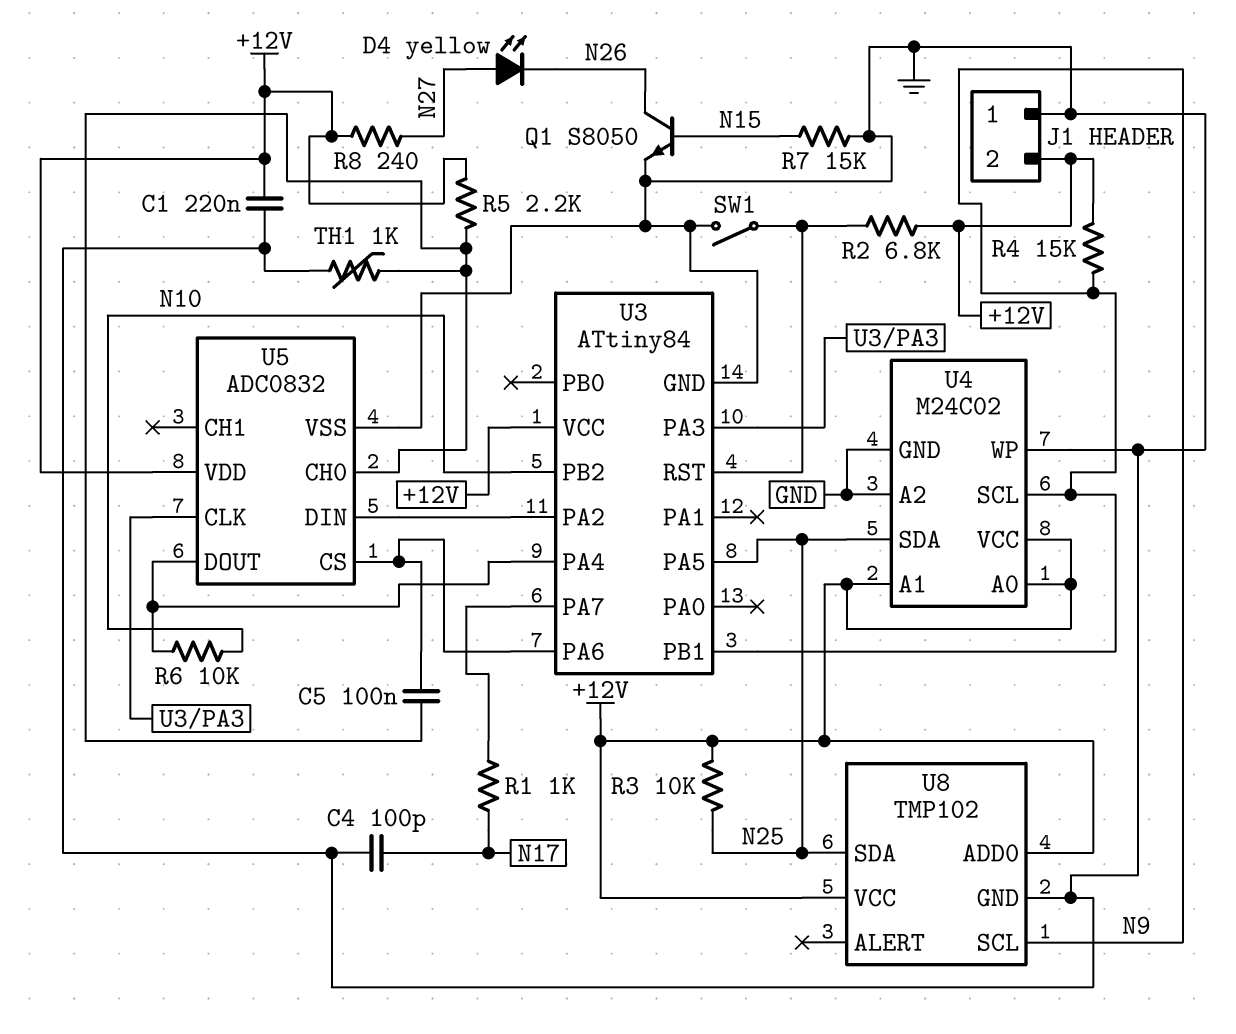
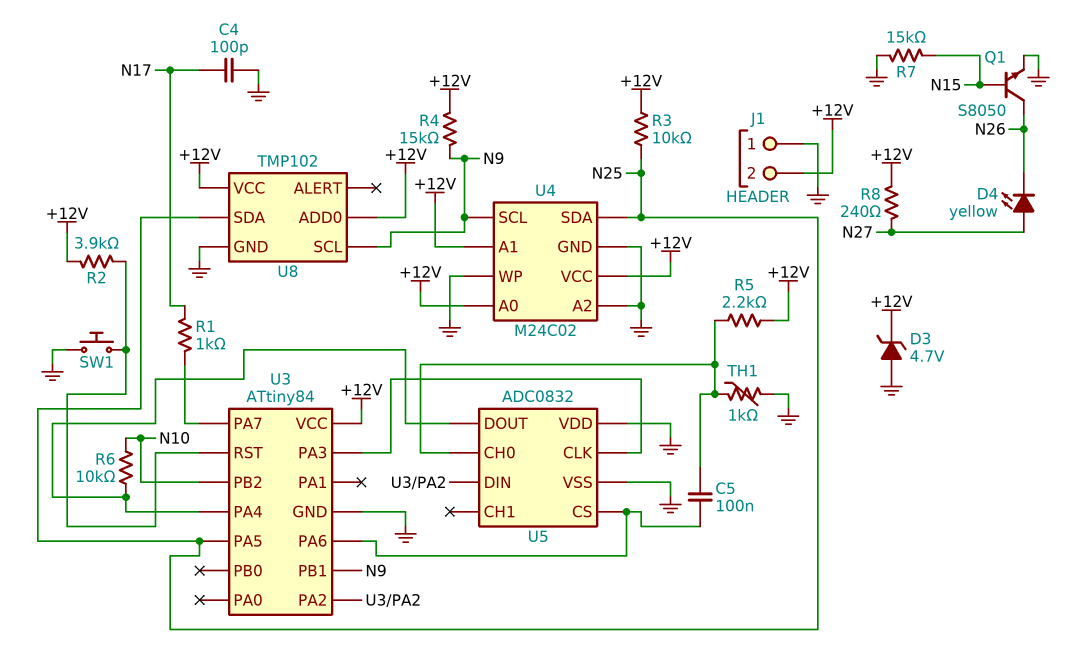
C1: 220nF (+12V, GND) -> none
D3: none -> zener 4.7V (A GND, K +12V)
R2: 6.8k (+12V, U3/RST) -> 3.9k (+12V, U3/RST)
SW1: switch (GND, U3/RST) -> button (GND, U3/RST)
U5 pin VDD: +12V -> GND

> **What is being asked**
Write every line of the data out again exactly, leaving out all images.

> **Task answer**
C1: 220nF (+12V, GND) -> none
D3: none -> zener 4.7V (A GND, K +12V)
R2: 6.8k (+12V, U3/RST) -> 3.9k (+12V, U3/RST)
SW1: switch (GND, U3/RST) -> button (GND, U3/RST)
U5 pin VDD: +12V -> GND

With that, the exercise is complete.